How to complete this task:
Check the entries below and say how many lines include the word "VRAW". No other text is wanted.

Listed entries:
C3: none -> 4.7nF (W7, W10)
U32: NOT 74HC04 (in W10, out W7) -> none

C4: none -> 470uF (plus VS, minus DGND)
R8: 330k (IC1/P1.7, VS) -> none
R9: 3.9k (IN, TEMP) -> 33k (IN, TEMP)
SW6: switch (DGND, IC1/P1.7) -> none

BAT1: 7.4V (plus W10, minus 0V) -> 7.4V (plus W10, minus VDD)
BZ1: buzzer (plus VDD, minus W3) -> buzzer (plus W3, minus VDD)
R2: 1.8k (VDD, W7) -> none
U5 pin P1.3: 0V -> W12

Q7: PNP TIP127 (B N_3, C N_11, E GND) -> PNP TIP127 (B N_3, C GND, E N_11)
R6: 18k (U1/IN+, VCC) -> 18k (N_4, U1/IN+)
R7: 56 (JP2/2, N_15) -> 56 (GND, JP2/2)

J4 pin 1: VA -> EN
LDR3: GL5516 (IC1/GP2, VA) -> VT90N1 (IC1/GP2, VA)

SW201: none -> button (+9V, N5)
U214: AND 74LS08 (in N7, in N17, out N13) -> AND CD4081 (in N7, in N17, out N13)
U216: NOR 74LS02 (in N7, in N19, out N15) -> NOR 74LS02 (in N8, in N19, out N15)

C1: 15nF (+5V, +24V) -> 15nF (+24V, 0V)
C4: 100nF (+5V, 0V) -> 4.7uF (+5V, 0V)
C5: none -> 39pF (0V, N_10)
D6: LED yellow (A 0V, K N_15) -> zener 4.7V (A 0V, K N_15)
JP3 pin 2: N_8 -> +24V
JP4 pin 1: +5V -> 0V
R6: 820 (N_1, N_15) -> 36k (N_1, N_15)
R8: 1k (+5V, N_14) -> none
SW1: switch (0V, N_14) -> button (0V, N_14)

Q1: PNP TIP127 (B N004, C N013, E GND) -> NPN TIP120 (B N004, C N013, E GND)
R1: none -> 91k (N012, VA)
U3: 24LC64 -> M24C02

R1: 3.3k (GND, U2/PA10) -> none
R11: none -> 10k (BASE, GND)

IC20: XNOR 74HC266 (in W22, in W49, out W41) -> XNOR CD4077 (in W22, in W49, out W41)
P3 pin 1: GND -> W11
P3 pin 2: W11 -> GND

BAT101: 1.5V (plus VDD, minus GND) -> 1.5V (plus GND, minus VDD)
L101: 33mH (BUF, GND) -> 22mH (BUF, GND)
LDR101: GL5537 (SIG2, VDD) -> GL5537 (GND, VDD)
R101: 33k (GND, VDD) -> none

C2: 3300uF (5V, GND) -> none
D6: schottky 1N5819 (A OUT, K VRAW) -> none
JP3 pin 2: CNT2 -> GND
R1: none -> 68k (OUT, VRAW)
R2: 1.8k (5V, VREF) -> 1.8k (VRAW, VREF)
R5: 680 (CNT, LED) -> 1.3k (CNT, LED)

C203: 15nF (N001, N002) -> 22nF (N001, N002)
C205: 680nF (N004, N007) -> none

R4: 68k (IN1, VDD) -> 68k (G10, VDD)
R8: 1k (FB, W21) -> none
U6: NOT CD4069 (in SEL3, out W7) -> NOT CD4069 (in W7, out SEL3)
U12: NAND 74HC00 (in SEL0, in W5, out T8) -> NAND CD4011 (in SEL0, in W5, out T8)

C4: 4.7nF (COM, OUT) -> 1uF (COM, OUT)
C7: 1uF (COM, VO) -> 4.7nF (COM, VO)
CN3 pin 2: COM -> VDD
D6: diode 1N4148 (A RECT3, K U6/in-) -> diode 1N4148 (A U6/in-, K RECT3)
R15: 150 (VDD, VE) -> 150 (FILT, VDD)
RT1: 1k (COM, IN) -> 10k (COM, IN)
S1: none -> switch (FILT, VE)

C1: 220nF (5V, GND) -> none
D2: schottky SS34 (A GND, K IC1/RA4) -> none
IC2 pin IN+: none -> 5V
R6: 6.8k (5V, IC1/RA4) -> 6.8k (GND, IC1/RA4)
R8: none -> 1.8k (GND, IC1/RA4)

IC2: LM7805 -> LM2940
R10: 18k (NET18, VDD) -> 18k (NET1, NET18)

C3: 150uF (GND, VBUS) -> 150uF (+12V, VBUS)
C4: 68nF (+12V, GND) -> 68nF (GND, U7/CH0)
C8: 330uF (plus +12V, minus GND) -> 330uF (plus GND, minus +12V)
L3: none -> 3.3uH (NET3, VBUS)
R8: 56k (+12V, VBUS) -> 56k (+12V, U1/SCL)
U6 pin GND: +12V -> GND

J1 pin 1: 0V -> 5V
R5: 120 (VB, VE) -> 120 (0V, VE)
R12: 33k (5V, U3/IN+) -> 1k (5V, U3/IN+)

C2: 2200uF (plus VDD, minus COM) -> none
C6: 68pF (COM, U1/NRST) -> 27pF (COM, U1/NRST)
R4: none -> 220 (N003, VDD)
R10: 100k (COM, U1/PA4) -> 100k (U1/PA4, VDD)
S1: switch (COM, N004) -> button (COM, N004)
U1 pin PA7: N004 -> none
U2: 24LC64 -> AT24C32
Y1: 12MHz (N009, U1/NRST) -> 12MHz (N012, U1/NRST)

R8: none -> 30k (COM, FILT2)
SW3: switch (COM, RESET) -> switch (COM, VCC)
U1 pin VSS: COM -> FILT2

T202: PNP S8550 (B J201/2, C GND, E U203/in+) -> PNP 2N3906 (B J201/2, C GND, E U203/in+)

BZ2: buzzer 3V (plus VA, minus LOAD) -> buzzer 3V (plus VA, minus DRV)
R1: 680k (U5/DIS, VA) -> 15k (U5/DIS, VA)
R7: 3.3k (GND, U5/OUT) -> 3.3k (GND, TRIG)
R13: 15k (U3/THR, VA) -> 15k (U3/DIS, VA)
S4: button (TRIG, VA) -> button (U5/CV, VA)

Response to the task:
3